#### [TASK INSTRUCTIONS]
Locate each line in the rows below that contains the string "kern" and copy those lines. The match is case-sensitive.

#### [SOURCE RECORDS]
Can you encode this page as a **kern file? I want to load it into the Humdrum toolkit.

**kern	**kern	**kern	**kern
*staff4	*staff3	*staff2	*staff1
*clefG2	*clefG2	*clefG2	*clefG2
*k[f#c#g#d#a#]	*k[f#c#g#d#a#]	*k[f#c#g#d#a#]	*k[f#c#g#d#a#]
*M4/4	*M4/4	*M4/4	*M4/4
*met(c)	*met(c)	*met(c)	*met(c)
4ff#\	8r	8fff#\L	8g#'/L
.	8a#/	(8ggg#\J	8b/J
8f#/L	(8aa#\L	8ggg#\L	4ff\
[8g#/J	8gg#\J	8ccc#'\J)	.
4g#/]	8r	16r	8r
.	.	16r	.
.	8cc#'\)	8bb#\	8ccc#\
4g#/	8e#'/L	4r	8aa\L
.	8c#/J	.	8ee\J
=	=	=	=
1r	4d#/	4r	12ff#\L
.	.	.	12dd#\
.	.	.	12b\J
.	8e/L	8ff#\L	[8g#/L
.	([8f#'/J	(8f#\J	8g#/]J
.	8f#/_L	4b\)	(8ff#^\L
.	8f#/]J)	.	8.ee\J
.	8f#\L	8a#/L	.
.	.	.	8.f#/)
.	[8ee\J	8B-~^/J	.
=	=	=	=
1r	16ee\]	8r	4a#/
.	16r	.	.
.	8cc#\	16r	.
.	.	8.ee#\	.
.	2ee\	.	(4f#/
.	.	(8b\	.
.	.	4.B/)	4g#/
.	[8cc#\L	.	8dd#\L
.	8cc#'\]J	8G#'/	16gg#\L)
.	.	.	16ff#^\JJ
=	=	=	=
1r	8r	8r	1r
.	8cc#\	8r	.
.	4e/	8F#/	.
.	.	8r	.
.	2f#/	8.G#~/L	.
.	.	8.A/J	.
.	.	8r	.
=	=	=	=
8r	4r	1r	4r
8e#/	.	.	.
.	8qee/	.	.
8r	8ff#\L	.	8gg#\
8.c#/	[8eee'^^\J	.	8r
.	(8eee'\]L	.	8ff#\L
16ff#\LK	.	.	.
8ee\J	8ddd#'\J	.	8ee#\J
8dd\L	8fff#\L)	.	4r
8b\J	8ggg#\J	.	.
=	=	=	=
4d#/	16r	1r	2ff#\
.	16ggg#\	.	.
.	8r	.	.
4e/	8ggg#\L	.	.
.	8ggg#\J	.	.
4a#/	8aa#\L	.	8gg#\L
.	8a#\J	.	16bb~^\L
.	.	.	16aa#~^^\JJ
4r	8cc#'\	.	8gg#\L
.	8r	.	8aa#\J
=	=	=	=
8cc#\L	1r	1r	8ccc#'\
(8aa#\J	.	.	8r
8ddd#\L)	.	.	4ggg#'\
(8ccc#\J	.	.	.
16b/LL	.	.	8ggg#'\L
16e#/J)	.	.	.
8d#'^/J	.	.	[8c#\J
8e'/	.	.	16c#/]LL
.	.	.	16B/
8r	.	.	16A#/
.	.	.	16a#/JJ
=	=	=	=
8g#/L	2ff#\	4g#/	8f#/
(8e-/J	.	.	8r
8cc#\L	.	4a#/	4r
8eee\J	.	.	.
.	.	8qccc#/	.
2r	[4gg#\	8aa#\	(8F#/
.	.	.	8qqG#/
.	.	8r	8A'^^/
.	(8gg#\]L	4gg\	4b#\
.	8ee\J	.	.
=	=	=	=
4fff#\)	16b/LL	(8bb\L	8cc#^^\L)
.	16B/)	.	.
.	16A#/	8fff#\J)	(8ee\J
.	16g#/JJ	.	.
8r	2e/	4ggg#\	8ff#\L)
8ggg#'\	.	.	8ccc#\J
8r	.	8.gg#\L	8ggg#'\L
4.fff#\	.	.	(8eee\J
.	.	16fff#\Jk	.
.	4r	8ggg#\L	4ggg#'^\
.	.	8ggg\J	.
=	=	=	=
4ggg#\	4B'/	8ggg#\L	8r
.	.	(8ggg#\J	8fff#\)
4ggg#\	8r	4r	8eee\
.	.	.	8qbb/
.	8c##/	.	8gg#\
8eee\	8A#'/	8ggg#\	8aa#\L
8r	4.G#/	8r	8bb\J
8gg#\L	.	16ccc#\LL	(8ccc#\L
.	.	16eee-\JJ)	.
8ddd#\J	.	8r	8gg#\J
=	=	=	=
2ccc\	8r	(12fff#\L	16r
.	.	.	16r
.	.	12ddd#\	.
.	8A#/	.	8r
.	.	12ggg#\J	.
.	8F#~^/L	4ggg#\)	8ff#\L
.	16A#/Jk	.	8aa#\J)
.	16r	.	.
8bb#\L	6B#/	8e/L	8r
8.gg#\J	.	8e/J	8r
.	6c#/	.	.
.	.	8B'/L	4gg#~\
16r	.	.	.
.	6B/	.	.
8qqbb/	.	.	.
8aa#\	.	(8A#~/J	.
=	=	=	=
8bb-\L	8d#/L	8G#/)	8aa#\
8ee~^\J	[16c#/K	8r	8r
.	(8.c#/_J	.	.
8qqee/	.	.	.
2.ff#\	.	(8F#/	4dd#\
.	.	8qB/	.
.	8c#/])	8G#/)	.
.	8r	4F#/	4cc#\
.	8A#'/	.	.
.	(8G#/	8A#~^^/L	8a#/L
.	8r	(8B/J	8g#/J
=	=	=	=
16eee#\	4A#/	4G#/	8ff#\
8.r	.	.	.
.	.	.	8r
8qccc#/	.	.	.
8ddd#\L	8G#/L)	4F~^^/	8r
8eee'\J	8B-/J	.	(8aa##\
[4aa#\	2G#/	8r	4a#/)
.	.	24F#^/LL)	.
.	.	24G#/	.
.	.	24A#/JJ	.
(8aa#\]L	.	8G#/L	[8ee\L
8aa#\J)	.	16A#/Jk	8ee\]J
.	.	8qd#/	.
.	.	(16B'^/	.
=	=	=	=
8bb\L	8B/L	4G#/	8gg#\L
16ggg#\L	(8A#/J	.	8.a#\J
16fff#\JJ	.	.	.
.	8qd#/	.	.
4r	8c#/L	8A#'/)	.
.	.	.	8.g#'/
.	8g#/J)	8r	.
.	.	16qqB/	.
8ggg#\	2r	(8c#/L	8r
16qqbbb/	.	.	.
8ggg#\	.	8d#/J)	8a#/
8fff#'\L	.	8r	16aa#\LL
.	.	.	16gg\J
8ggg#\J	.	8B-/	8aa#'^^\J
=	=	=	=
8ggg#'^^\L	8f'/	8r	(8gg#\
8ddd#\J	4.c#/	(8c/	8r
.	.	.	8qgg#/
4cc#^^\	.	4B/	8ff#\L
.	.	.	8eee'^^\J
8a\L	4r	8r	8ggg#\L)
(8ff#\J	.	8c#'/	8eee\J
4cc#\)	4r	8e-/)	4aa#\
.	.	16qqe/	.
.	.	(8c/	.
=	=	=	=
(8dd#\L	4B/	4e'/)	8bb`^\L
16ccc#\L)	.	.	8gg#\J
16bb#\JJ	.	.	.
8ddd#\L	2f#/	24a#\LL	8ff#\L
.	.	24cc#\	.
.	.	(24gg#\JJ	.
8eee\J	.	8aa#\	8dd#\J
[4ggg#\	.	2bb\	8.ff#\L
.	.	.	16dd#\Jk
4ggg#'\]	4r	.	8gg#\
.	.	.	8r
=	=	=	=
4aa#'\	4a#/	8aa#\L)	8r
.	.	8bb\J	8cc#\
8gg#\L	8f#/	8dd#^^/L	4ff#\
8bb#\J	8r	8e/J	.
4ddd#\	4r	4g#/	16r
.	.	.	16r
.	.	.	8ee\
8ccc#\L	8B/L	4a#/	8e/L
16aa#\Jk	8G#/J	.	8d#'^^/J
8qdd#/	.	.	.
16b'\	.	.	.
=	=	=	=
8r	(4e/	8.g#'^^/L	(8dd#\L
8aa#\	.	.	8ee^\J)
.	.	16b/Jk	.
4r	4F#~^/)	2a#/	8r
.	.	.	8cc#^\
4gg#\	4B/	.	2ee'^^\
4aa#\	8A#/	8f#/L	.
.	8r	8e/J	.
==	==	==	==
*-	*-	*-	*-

#### [CORRECT OUTPUT]
Can you encode this page as a **kern file? I want to load it into the Humdrum toolkit.
**kern	**kern	**kern	**kern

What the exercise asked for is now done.